- **Work required**
Word for word, reproduce all entries below, leaving every picture out.

Scene comparison data:

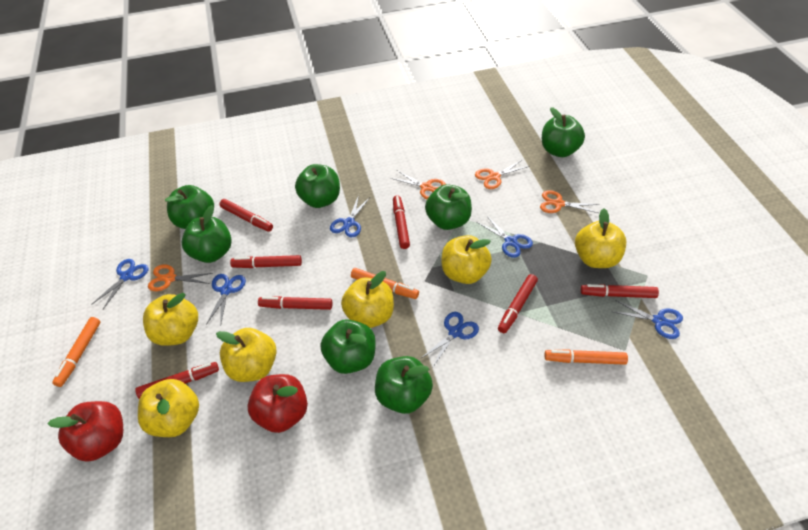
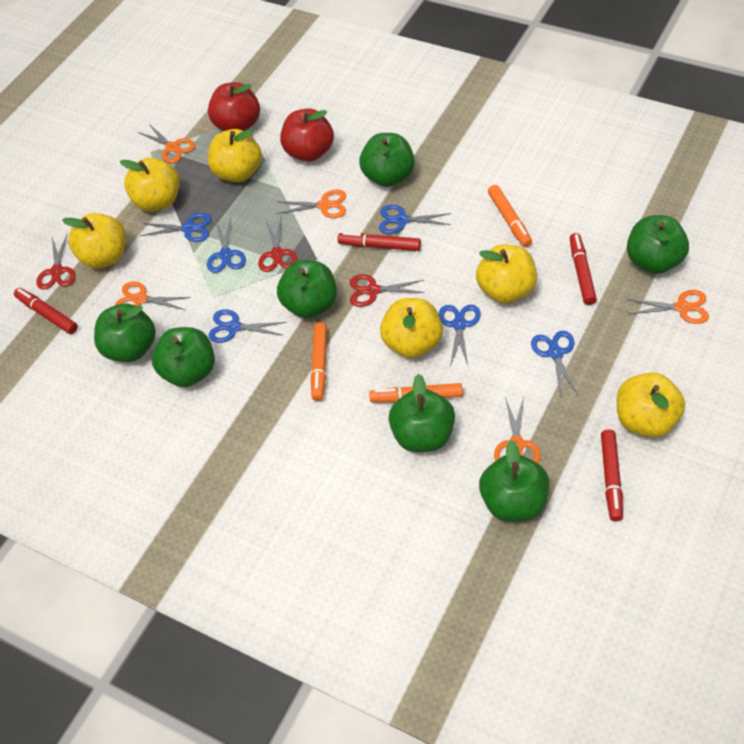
orange scissors: 4 -> 5
red marker: 7 -> 4
red scissors: 0 -> 3

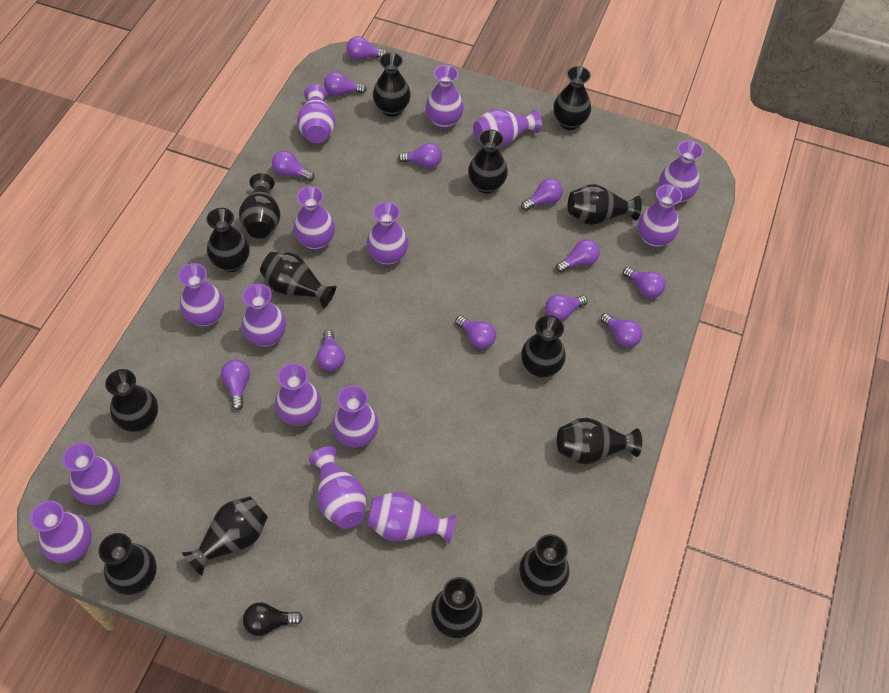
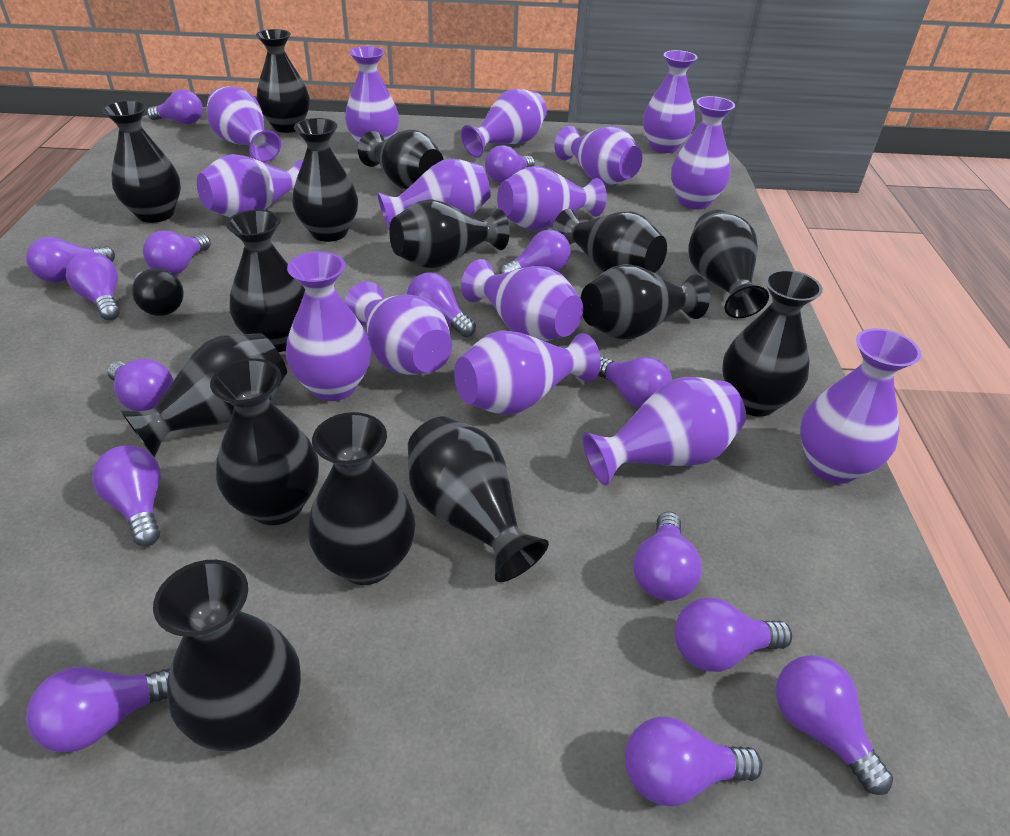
black vase: 14 -> 15
purple light bulb: 12 -> 15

- **Written answer**
orange scissors: 4 -> 5
red marker: 7 -> 4
red scissors: 0 -> 3

black vase: 14 -> 15
purple light bulb: 12 -> 15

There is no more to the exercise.